__WHAT IS REQUIRED__. Copy every one of the items below word for word, keeping each line in its original order.

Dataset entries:

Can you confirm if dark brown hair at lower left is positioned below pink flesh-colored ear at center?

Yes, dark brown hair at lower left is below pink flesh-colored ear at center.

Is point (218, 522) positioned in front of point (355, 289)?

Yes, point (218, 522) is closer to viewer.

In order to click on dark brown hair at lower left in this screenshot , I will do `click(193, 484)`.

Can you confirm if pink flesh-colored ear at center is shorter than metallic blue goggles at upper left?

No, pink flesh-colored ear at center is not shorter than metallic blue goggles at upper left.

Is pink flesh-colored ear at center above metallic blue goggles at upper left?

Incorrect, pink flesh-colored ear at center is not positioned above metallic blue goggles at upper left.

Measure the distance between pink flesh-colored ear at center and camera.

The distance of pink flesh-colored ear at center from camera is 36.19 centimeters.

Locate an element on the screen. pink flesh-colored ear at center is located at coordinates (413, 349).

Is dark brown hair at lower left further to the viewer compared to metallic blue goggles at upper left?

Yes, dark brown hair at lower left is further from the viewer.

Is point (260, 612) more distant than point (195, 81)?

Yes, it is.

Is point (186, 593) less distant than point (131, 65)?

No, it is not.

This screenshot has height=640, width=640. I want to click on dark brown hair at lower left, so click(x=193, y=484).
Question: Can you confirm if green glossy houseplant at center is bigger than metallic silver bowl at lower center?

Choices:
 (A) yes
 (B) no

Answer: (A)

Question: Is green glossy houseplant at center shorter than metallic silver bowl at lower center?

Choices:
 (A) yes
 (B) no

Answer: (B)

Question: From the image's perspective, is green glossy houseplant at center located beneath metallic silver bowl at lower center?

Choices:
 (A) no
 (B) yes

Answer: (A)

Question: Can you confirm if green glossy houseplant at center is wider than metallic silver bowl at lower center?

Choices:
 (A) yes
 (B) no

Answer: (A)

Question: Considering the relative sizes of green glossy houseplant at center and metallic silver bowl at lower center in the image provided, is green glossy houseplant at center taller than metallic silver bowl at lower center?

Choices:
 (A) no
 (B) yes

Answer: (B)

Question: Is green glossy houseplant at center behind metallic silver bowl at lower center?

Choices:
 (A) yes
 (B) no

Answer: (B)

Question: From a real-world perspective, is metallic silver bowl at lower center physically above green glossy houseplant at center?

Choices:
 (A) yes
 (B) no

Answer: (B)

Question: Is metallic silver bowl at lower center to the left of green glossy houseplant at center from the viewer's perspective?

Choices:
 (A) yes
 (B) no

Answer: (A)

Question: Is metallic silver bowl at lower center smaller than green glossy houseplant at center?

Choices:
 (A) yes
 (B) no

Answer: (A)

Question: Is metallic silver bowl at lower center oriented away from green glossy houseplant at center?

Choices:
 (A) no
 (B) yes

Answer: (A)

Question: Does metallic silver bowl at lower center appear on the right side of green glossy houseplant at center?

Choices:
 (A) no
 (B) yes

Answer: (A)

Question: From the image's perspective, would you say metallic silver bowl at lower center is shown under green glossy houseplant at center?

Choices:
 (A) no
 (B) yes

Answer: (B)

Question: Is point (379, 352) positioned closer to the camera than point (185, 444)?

__SOLUTION FOR THIS TASK__.
Can you confirm if dark brown hair at lower left is positioned below pink flesh-colored ear at center?

Yes, dark brown hair at lower left is below pink flesh-colored ear at center.

Is point (218, 522) positioned in front of point (355, 289)?

Yes, point (218, 522) is closer to viewer.

In order to click on dark brown hair at lower left in this screenshot , I will do `click(193, 484)`.

Can you confirm if pink flesh-colored ear at center is shorter than metallic blue goggles at upper left?

No, pink flesh-colored ear at center is not shorter than metallic blue goggles at upper left.

Is pink flesh-colored ear at center above metallic blue goggles at upper left?

Incorrect, pink flesh-colored ear at center is not positioned above metallic blue goggles at upper left.

Measure the distance between pink flesh-colored ear at center and camera.

The distance of pink flesh-colored ear at center from camera is 36.19 centimeters.

Locate an element on the screen. pink flesh-colored ear at center is located at coordinates (413, 349).

Is dark brown hair at lower left further to the viewer compared to metallic blue goggles at upper left?

Yes, dark brown hair at lower left is further from the viewer.

Is point (260, 612) more distant than point (195, 81)?

Yes, it is.

Is point (186, 593) less distant than point (131, 65)?

No, it is not.

This screenshot has height=640, width=640. I want to click on dark brown hair at lower left, so click(x=193, y=484).
Question: Can you confirm if green glossy houseplant at center is bigger than metallic silver bowl at lower center?

Choices:
 (A) yes
 (B) no

Answer: (A)

Question: Is green glossy houseplant at center shorter than metallic silver bowl at lower center?

Choices:
 (A) yes
 (B) no

Answer: (B)

Question: From the image's perspective, is green glossy houseplant at center located beneath metallic silver bowl at lower center?

Choices:
 (A) no
 (B) yes

Answer: (A)

Question: Can you confirm if green glossy houseplant at center is wider than metallic silver bowl at lower center?

Choices:
 (A) yes
 (B) no

Answer: (A)

Question: Considering the relative sizes of green glossy houseplant at center and metallic silver bowl at lower center in the image provided, is green glossy houseplant at center taller than metallic silver bowl at lower center?

Choices:
 (A) no
 (B) yes

Answer: (B)

Question: Is green glossy houseplant at center behind metallic silver bowl at lower center?

Choices:
 (A) yes
 (B) no

Answer: (B)

Question: From a real-world perspective, is metallic silver bowl at lower center physically above green glossy houseplant at center?

Choices:
 (A) yes
 (B) no

Answer: (B)

Question: Is metallic silver bowl at lower center to the left of green glossy houseplant at center from the viewer's perspective?

Choices:
 (A) yes
 (B) no

Answer: (A)

Question: Is metallic silver bowl at lower center smaller than green glossy houseplant at center?

Choices:
 (A) yes
 (B) no

Answer: (A)

Question: Is metallic silver bowl at lower center oriented away from green glossy houseplant at center?

Choices:
 (A) no
 (B) yes

Answer: (A)

Question: Does metallic silver bowl at lower center appear on the right side of green glossy houseplant at center?

Choices:
 (A) no
 (B) yes

Answer: (A)

Question: From the image's perspective, would you say metallic silver bowl at lower center is shown under green glossy houseplant at center?

Choices:
 (A) no
 (B) yes

Answer: (B)

Question: Is point (379, 352) positioned closer to the camera than point (185, 444)?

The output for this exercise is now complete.